* _Data to examine_
=== Begin Enclosure ===
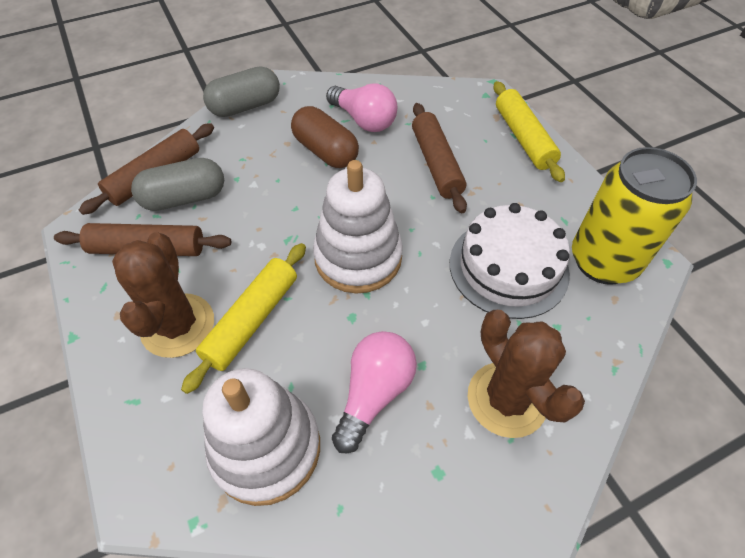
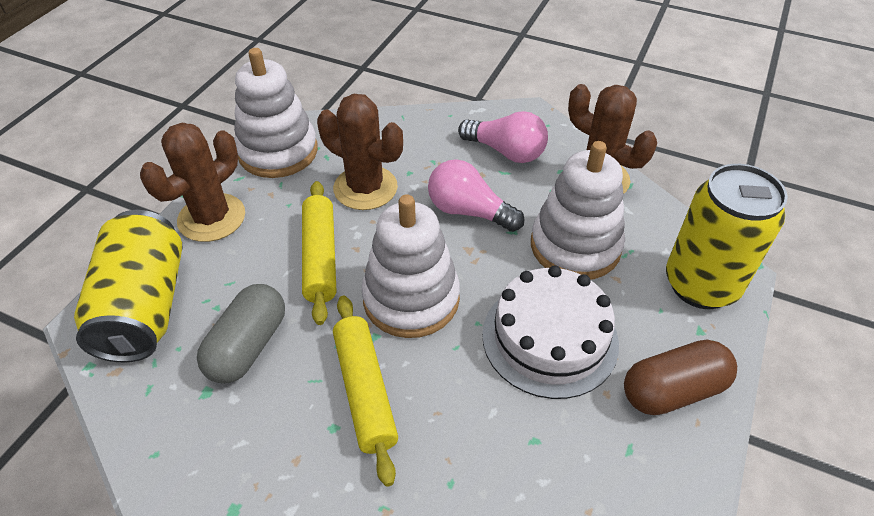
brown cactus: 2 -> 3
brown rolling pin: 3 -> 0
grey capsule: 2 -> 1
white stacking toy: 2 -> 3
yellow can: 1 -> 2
=== End Enclosure ===
=== Begin Enclosure ===
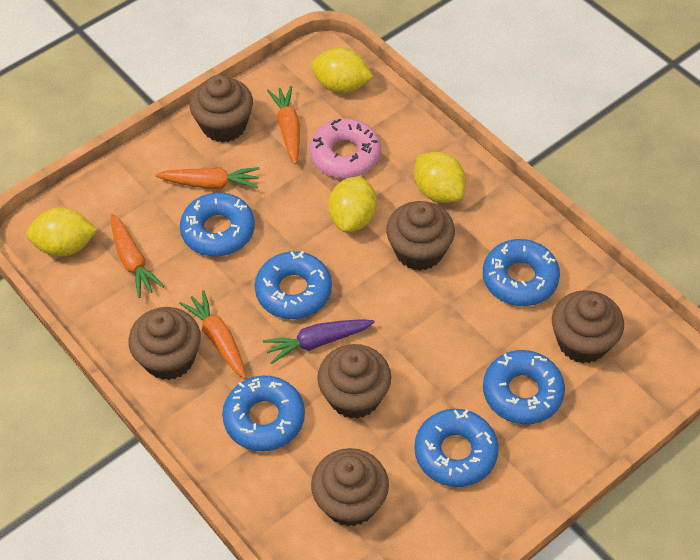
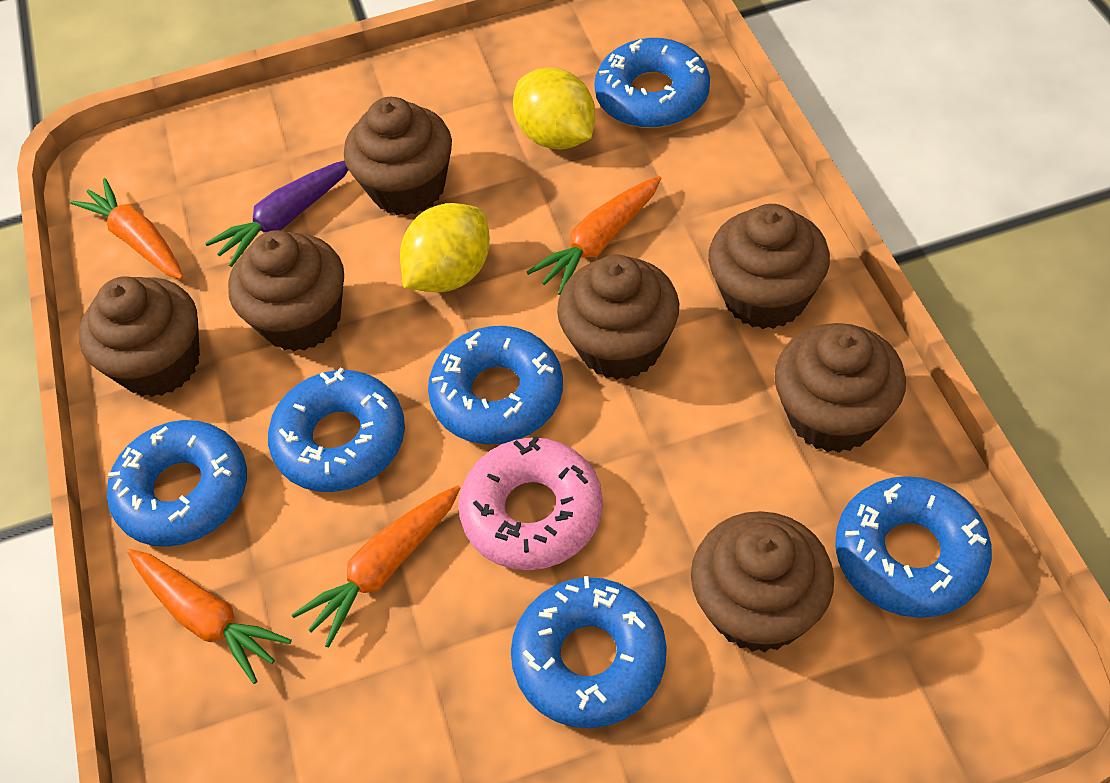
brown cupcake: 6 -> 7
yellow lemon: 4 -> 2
=== End Enclosure ===
* _Problem to solve_
Return word for word the lines above from the line with "grey capsule: 2 -> 1" to the line with "yellow can: 1 -> 2", including both and leaving out all others.

* _Answer section_
grey capsule: 2 -> 1
white stacking toy: 2 -> 3
yellow can: 1 -> 2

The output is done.